▶ [SET EXERCISE] Reproduce every line of the items below word for word, leaving out the pictures.

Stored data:

==*==

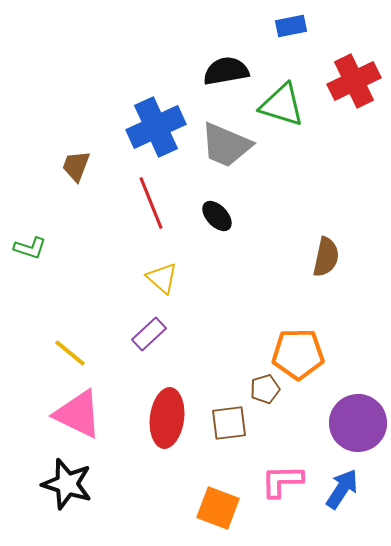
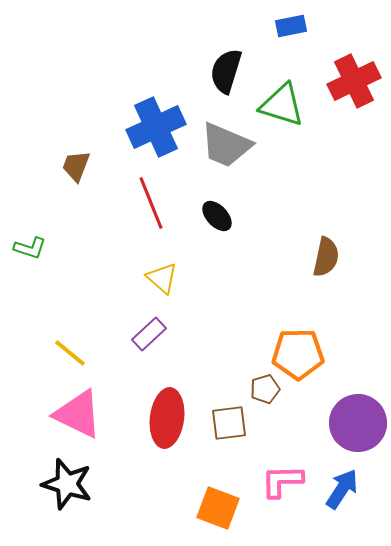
black semicircle: rotated 63 degrees counterclockwise
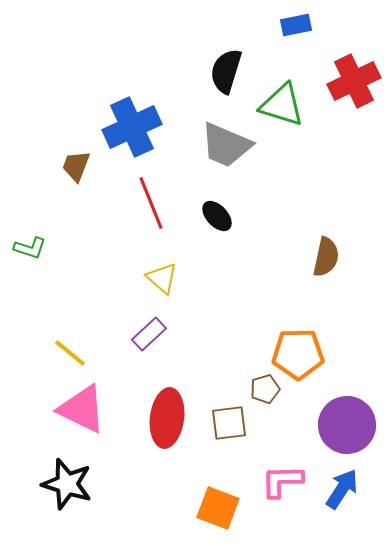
blue rectangle: moved 5 px right, 1 px up
blue cross: moved 24 px left
pink triangle: moved 4 px right, 5 px up
purple circle: moved 11 px left, 2 px down
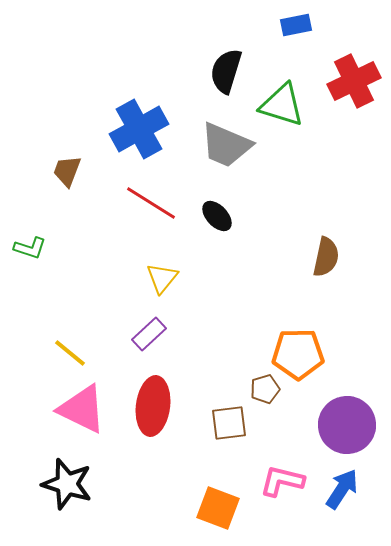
blue cross: moved 7 px right, 2 px down; rotated 4 degrees counterclockwise
brown trapezoid: moved 9 px left, 5 px down
red line: rotated 36 degrees counterclockwise
yellow triangle: rotated 28 degrees clockwise
red ellipse: moved 14 px left, 12 px up
pink L-shape: rotated 15 degrees clockwise
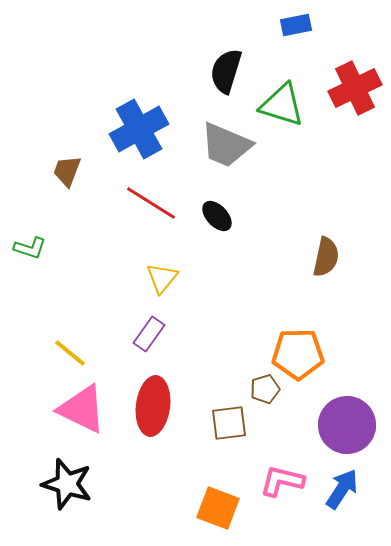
red cross: moved 1 px right, 7 px down
purple rectangle: rotated 12 degrees counterclockwise
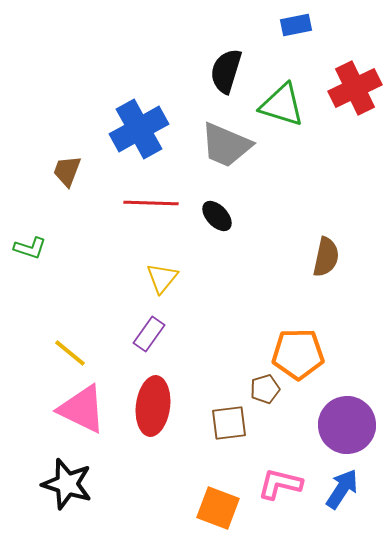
red line: rotated 30 degrees counterclockwise
pink L-shape: moved 2 px left, 3 px down
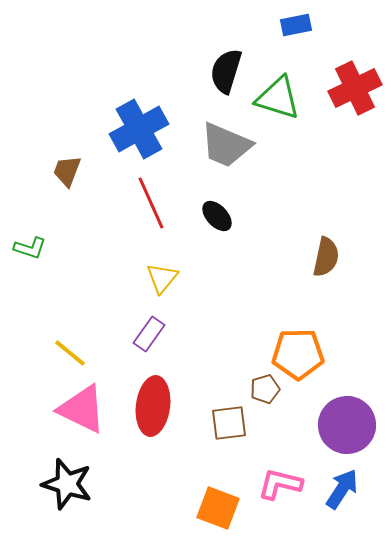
green triangle: moved 4 px left, 7 px up
red line: rotated 64 degrees clockwise
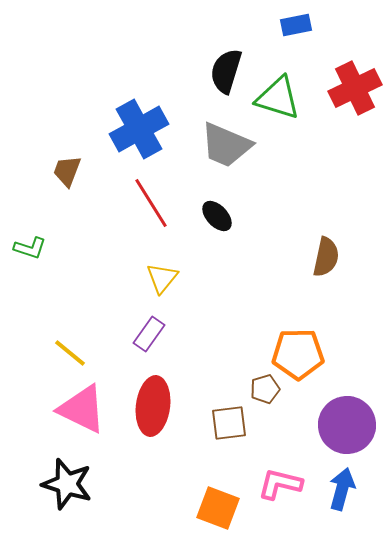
red line: rotated 8 degrees counterclockwise
blue arrow: rotated 18 degrees counterclockwise
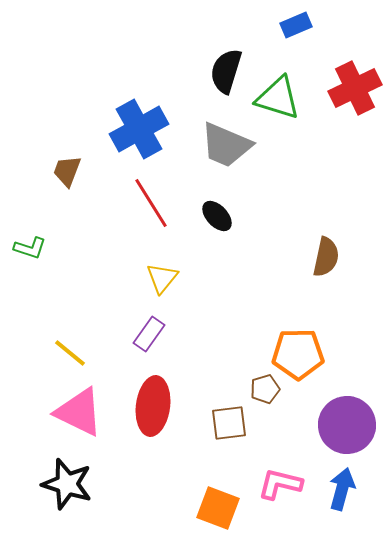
blue rectangle: rotated 12 degrees counterclockwise
pink triangle: moved 3 px left, 3 px down
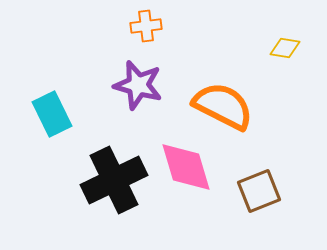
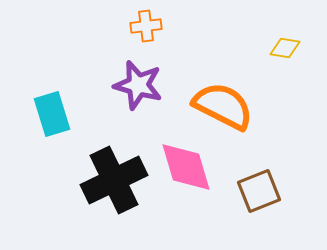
cyan rectangle: rotated 9 degrees clockwise
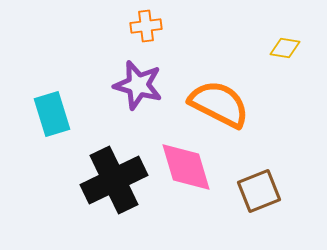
orange semicircle: moved 4 px left, 2 px up
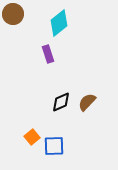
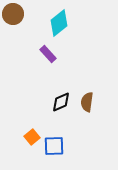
purple rectangle: rotated 24 degrees counterclockwise
brown semicircle: rotated 36 degrees counterclockwise
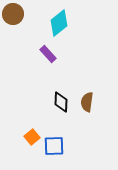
black diamond: rotated 65 degrees counterclockwise
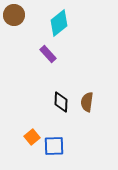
brown circle: moved 1 px right, 1 px down
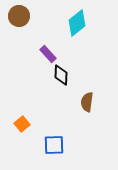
brown circle: moved 5 px right, 1 px down
cyan diamond: moved 18 px right
black diamond: moved 27 px up
orange square: moved 10 px left, 13 px up
blue square: moved 1 px up
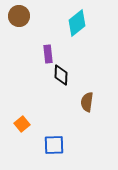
purple rectangle: rotated 36 degrees clockwise
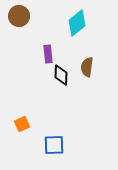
brown semicircle: moved 35 px up
orange square: rotated 14 degrees clockwise
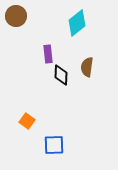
brown circle: moved 3 px left
orange square: moved 5 px right, 3 px up; rotated 28 degrees counterclockwise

==*==

▶ [ANSWER TO THE TASK]
black semicircle: rotated 63 degrees counterclockwise
blue rectangle: moved 5 px right, 1 px up
blue cross: moved 24 px left
pink triangle: moved 4 px right, 5 px up
purple circle: moved 11 px left, 2 px down
blue cross: moved 7 px right, 2 px down; rotated 4 degrees counterclockwise
brown trapezoid: moved 9 px left, 5 px down
red line: rotated 36 degrees counterclockwise
yellow triangle: rotated 28 degrees clockwise
red ellipse: moved 14 px left, 12 px up
pink L-shape: rotated 15 degrees clockwise
red cross: moved 1 px right, 7 px down
purple rectangle: rotated 12 degrees counterclockwise
red line: rotated 30 degrees counterclockwise
pink L-shape: moved 2 px left, 3 px down
green triangle: moved 4 px left, 7 px up
red line: rotated 64 degrees clockwise
red line: rotated 8 degrees counterclockwise
blue arrow: rotated 18 degrees counterclockwise
blue rectangle: rotated 12 degrees counterclockwise
pink triangle: moved 3 px left, 3 px down
cyan rectangle: rotated 9 degrees clockwise
orange semicircle: moved 4 px left, 2 px up
purple rectangle: rotated 24 degrees counterclockwise
brown semicircle: rotated 36 degrees counterclockwise
black diamond: rotated 65 degrees counterclockwise
brown circle: moved 1 px right, 1 px down
brown circle: moved 5 px right, 1 px down
cyan diamond: moved 18 px right
black diamond: moved 27 px up
orange square: moved 10 px left, 13 px up
blue square: moved 1 px up
purple rectangle: rotated 36 degrees clockwise
brown semicircle: moved 35 px up
orange square: rotated 14 degrees clockwise
brown circle: moved 3 px left
orange square: moved 5 px right, 3 px up; rotated 28 degrees counterclockwise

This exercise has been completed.